BRIEF: Using the data that follows, state the number of lines holding the word "yellow", and give no other output.

RECORD EXTRACTS:

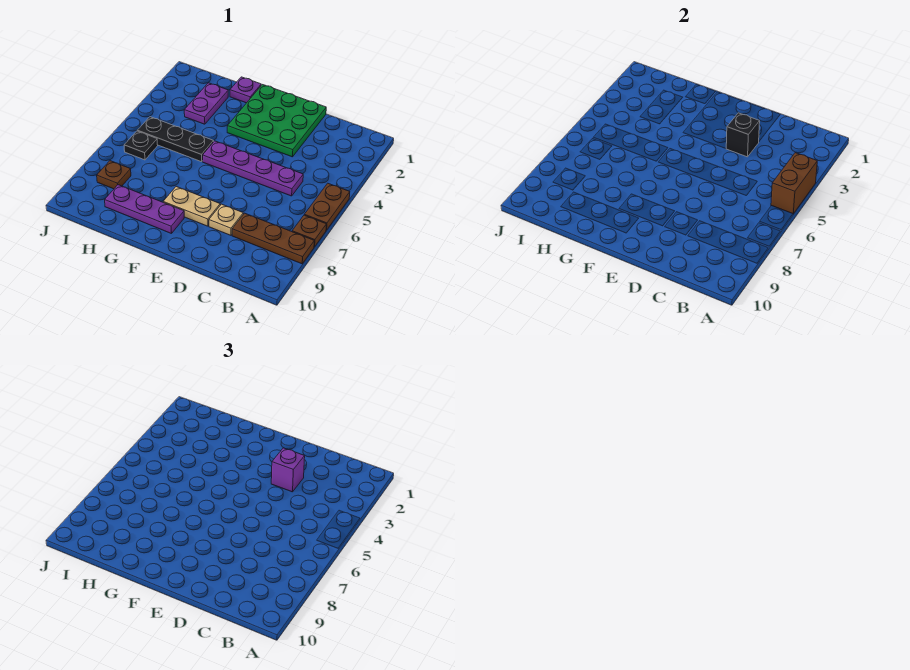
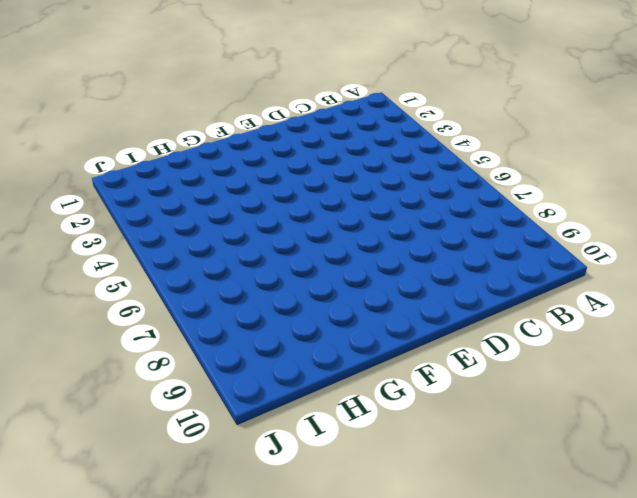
none -> brown plate A5:A6 level 1
none -> brown plate A7 level 1
none -> brown plate A8:C8 level 1

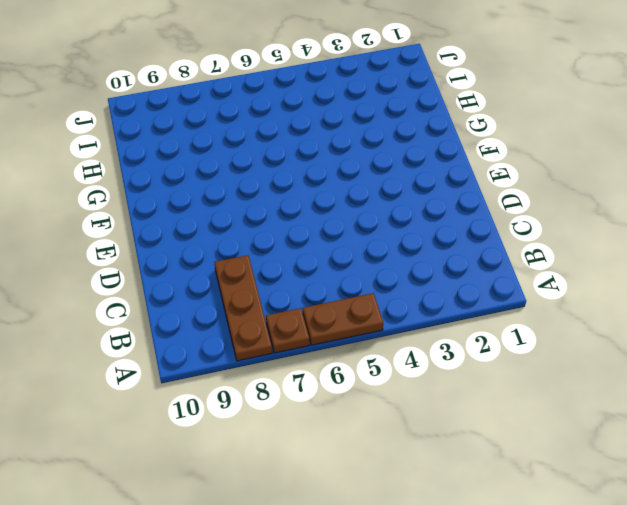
none -> purple plate C5:F5 level 1
none -> green plate D1:F3 level 1
none -> tan plate D8 level 1

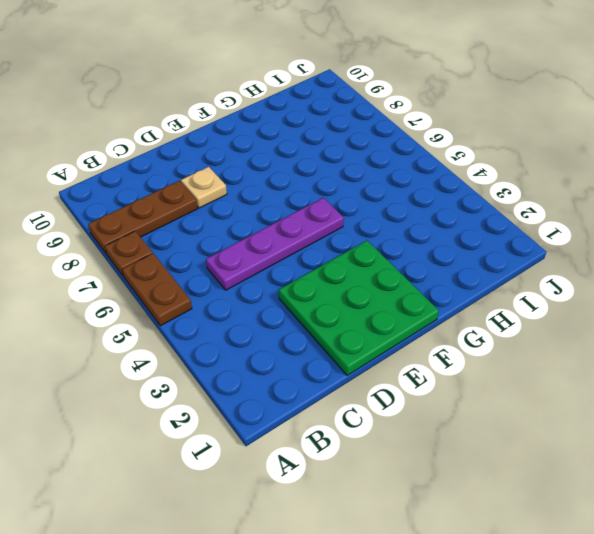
none -> tan plate E8:F8 level 1
none -> purple plate F9:H9 level 1
none -> purple plate G1 level 1

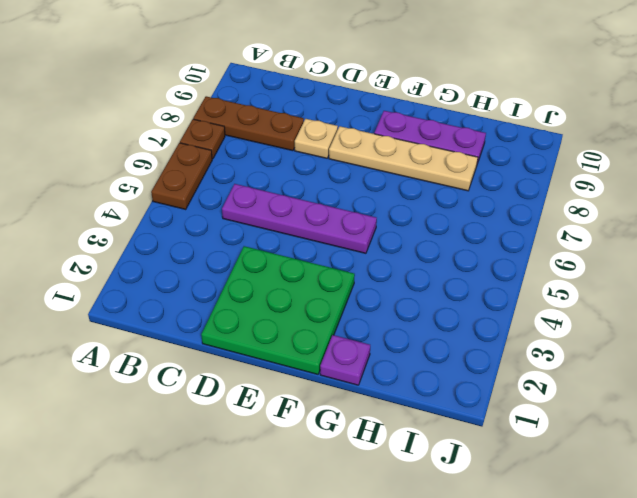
tan plate E8:H8 level 1 -> tan plate E8:F8 level 1
none -> black plate G5:I5 level 1
none -> purple plate H2:H3 level 1
none -> black plate I6 level 1

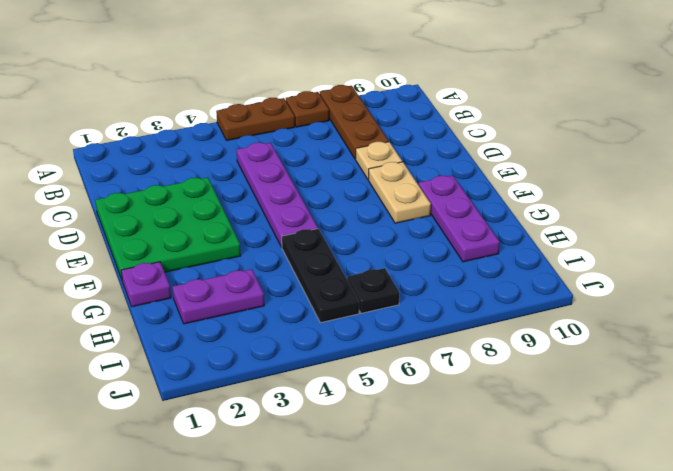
none -> brown plate I8 level 1
none -> brown brick A4:A5 level 2
none -> black brick D3 level 2

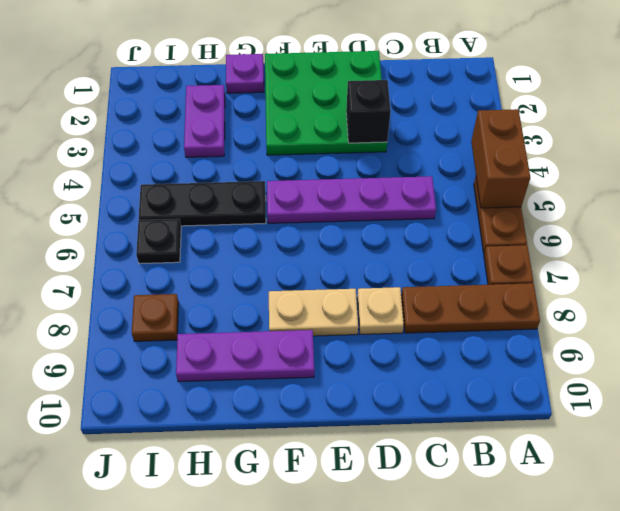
none -> purple brick D3 level 3

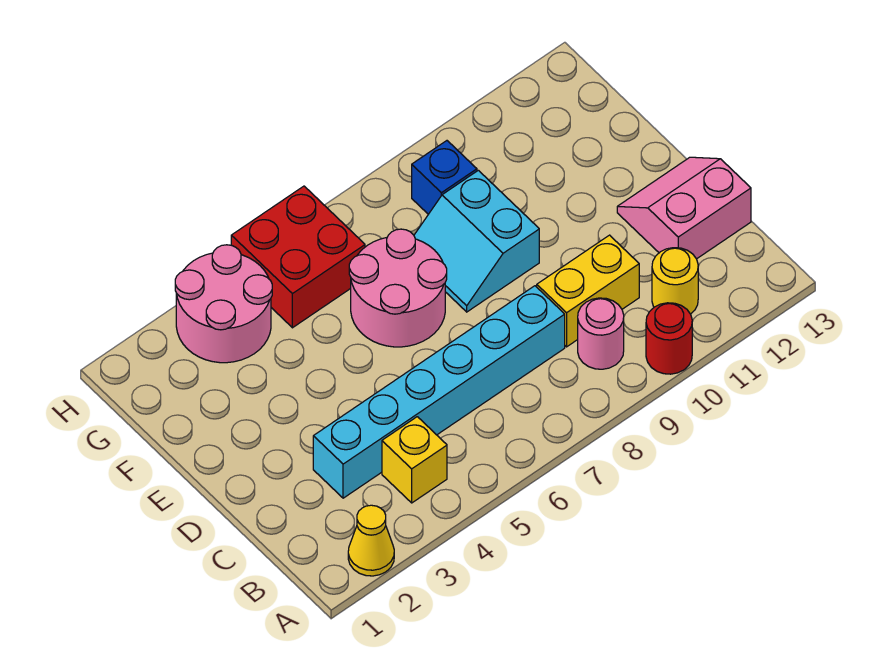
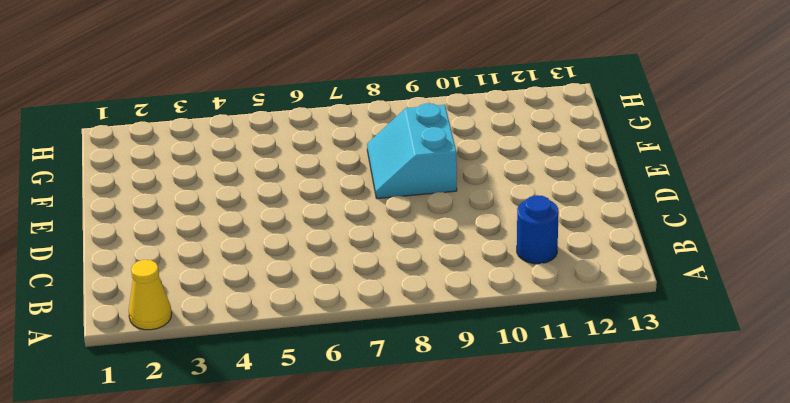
blue round brick B11 level 1 -> yellow round brick B11 level 1
none -> red round brick A10 level 1
none -> yellow brick B4 level 1
none -> pink round brick B9 level 1

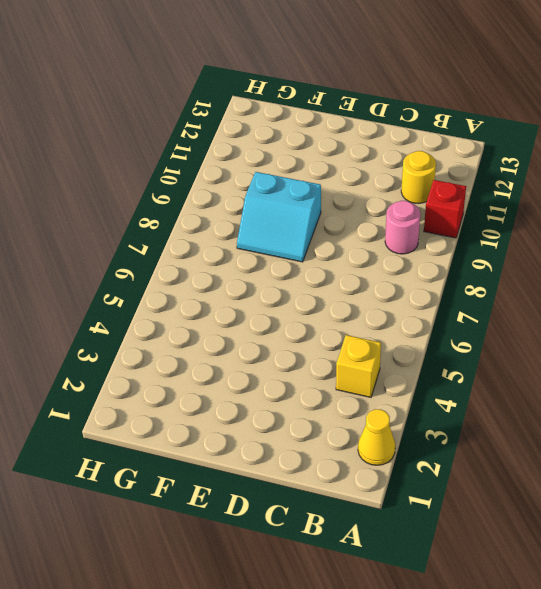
red brick A10 level 1 -> red round brick A10 level 1
none -> cyan brick C3:C8 level 1
none -> yellow brick C9:C10 level 1
none -> pink slope C12:D13 level 1 top C

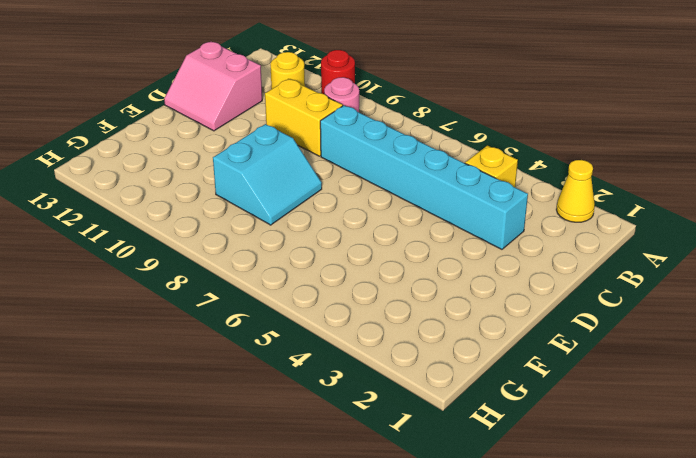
none -> pink round brick E6:F7 level 1
none -> pink round brick G3:H4 level 1
none -> red brick G5:H6 level 1

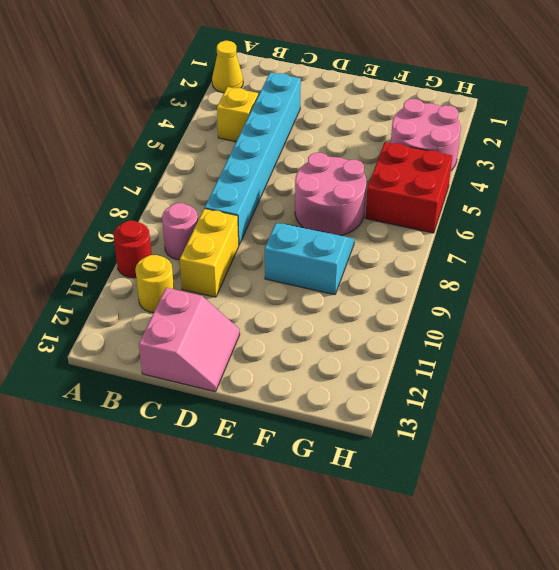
none -> blue brick G9 level 1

FINAL ANSWER: 3